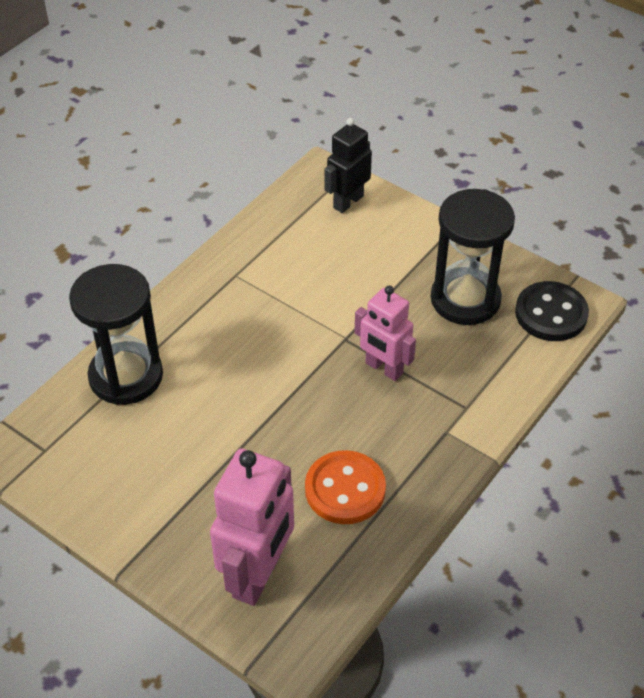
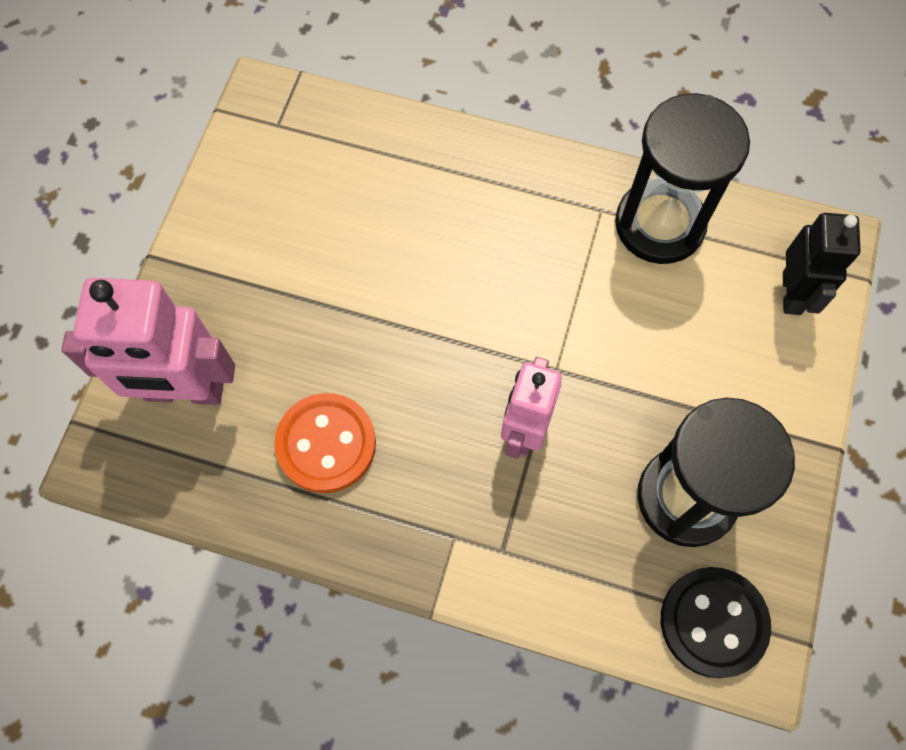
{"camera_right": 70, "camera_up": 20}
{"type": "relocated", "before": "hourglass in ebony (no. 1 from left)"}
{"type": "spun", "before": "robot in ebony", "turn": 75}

* [Aim of the exercise] Would you output the lines from the one that contains "in ebony (no." to the end of the data, both ends included, exactly as they appear?

* [Task solution]
{"type": "relocated", "before": "hourglass in ebony (no. 1 from left)"}
{"type": "spun", "before": "robot in ebony", "turn": 75}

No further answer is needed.